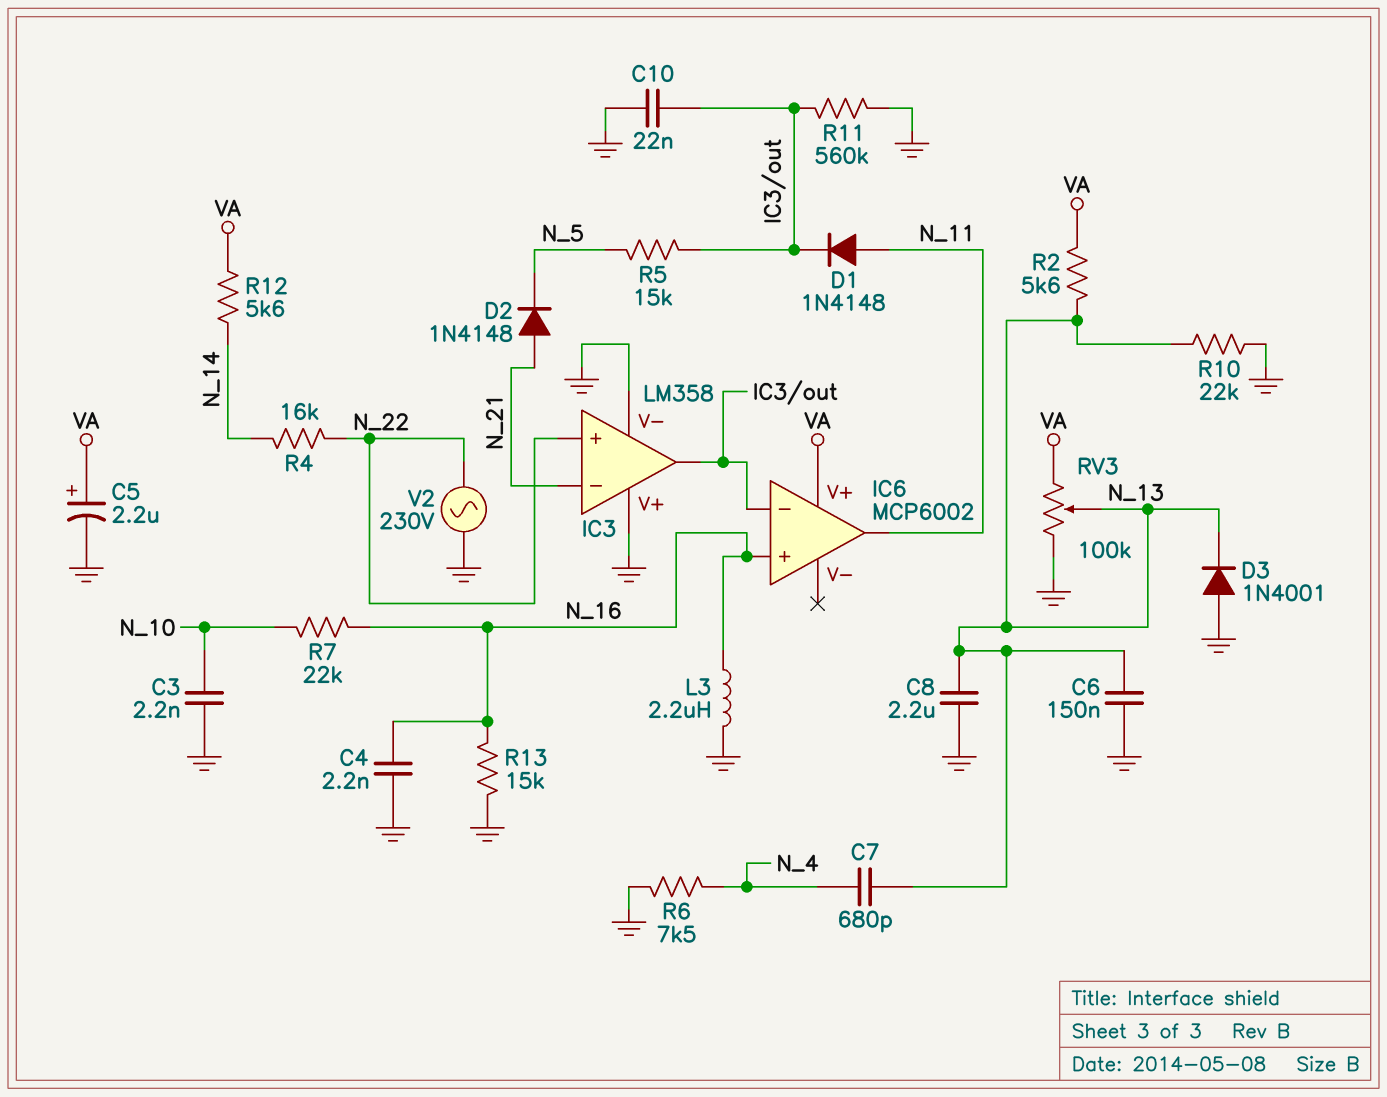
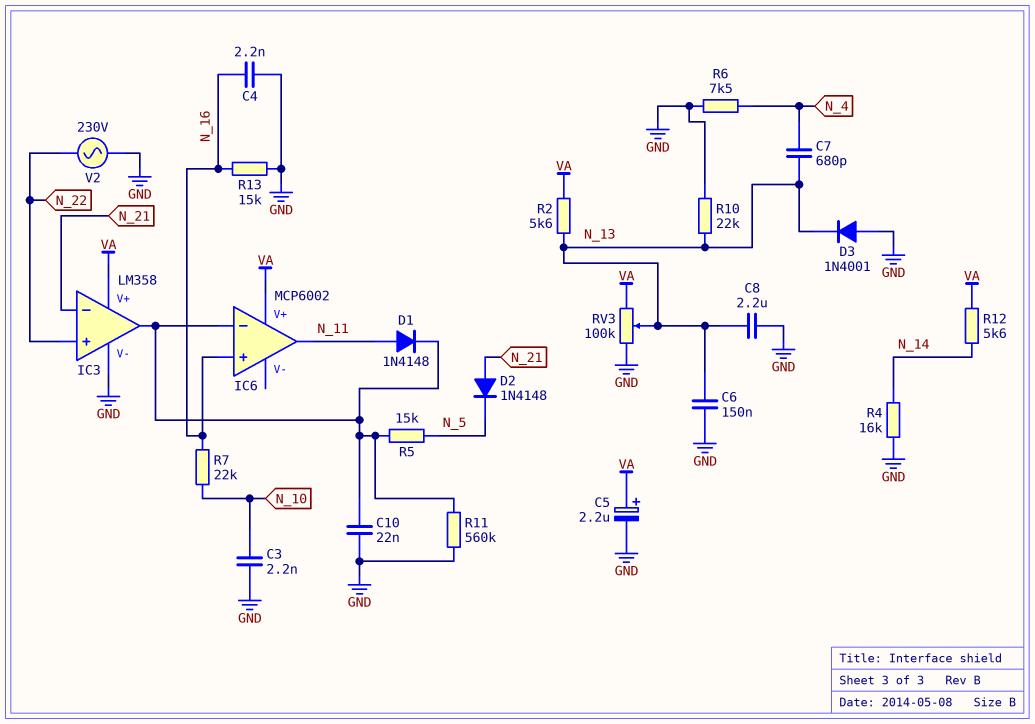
IC3 pin V+: GND -> VA
L3: 2.2uH (GND, N_16) -> none
R4: 16k (N_14, N_22) -> 16k (GND, N_14)

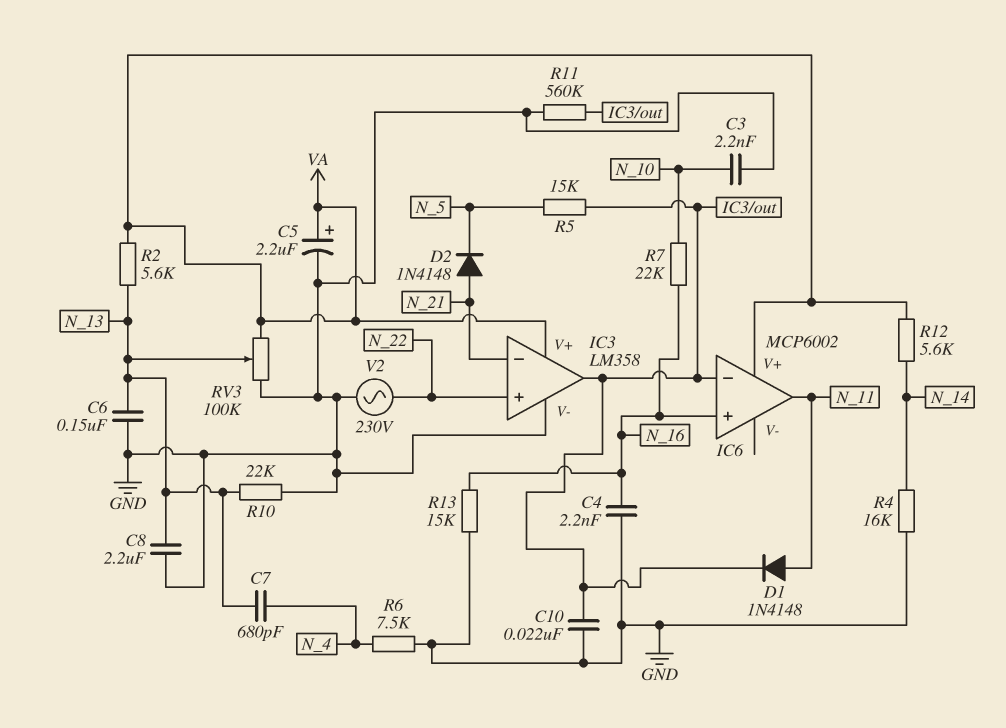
D3: diode 1N4001 (A GND, K N_13) -> none

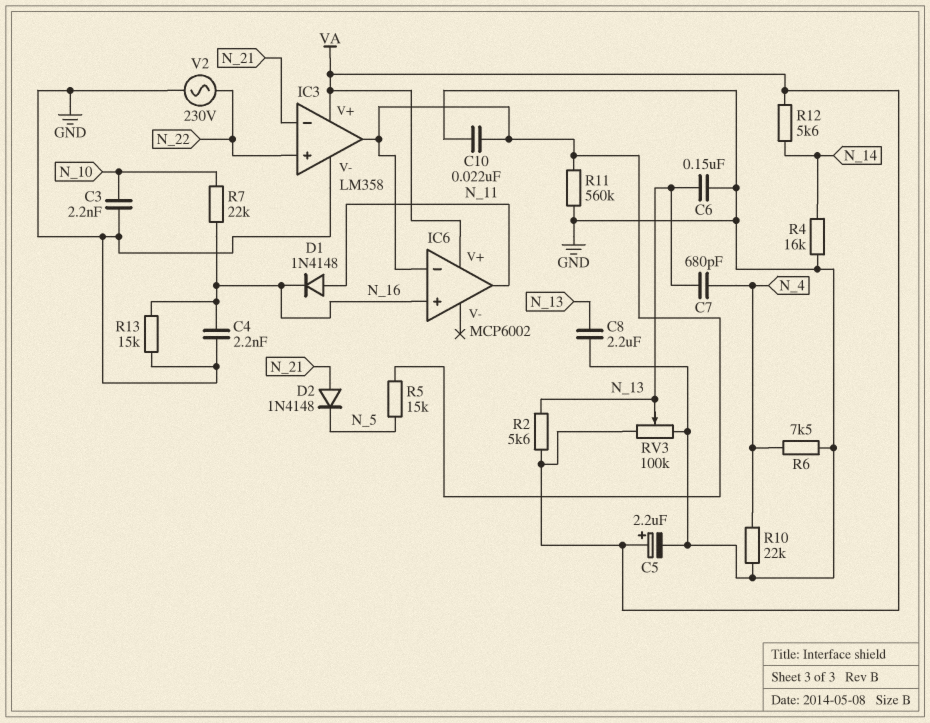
D1: diode 1N4148 (A N_11, K IC3/out) -> diode 1N4148 (A N_11, K N_16)
R10: 22k (GND, N_13) -> 22k (GND, N_4)

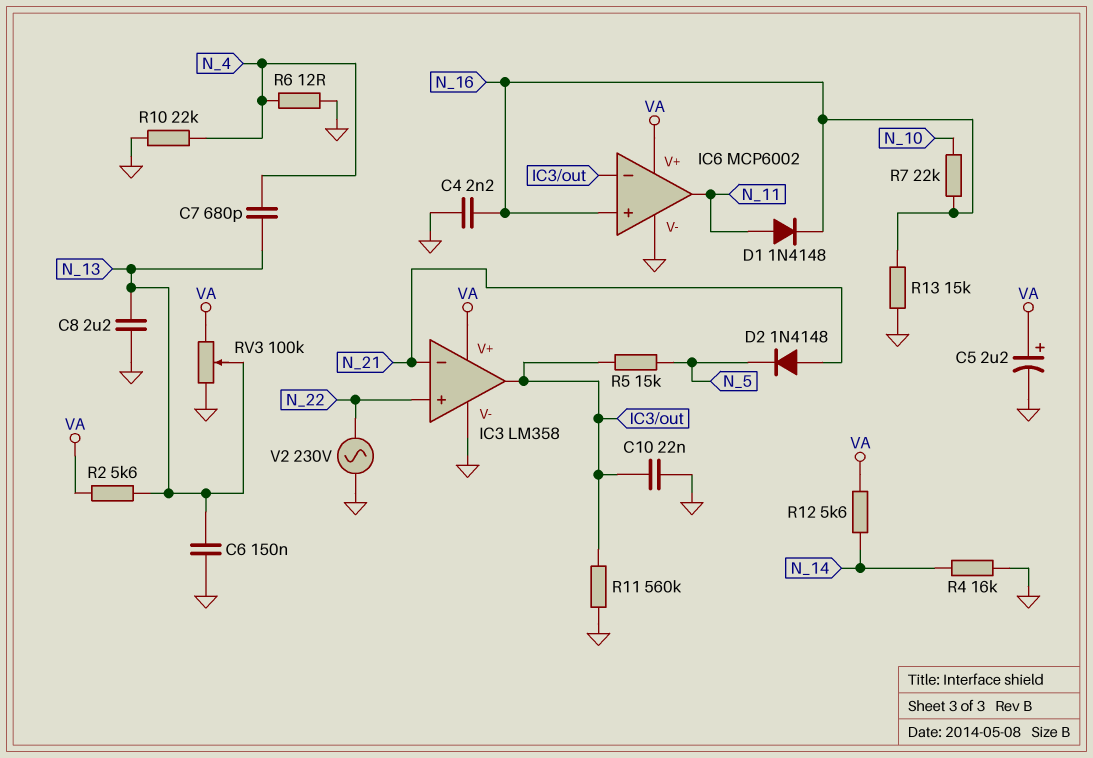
C3: 2.2nF (GND, N_10) -> none
IC6 pin V-: none -> GND
R6: 7.5k (GND, N_4) -> 12 (GND, N_4)

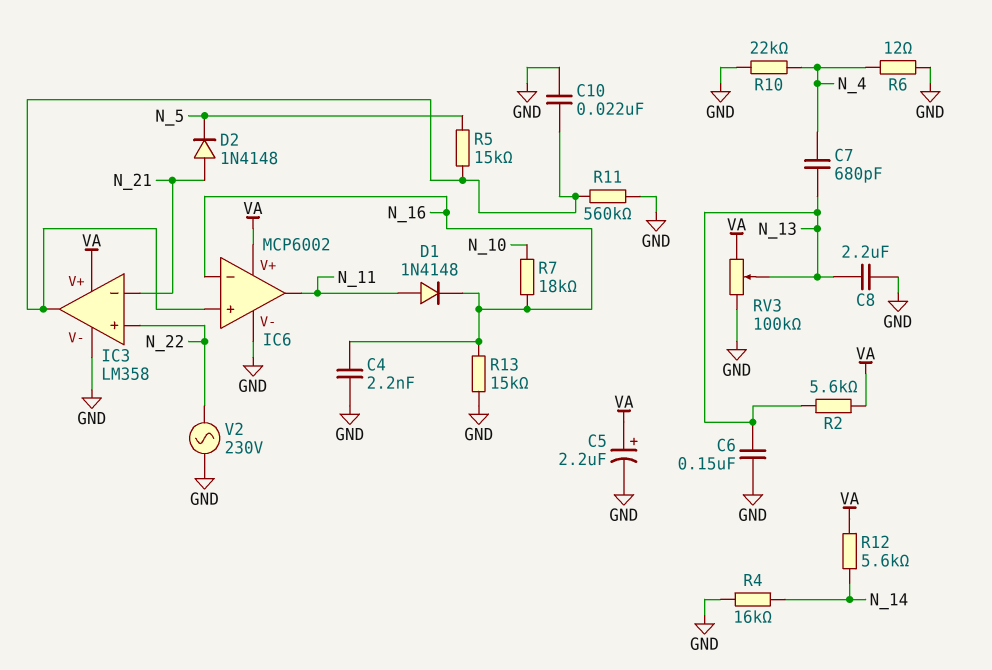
IC6 pin in+: N_16 -> IC3/out
IC6 pin in-: IC3/out -> N_16
R7: 22k (N_10, N_16) -> 18k (N_10, N_16)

***

Can you restate all the records above word for word while dropping the pictures?

IC3 pin V+: GND -> VA
L3: 2.2uH (GND, N_16) -> none
R4: 16k (N_14, N_22) -> 16k (GND, N_14)

D3: diode 1N4001 (A GND, K N_13) -> none

D1: diode 1N4148 (A N_11, K IC3/out) -> diode 1N4148 (A N_11, K N_16)
R10: 22k (GND, N_13) -> 22k (GND, N_4)

C3: 2.2nF (GND, N_10) -> none
IC6 pin V-: none -> GND
R6: 7.5k (GND, N_4) -> 12 (GND, N_4)

IC6 pin in+: N_16 -> IC3/out
IC6 pin in-: IC3/out -> N_16
R7: 22k (N_10, N_16) -> 18k (N_10, N_16)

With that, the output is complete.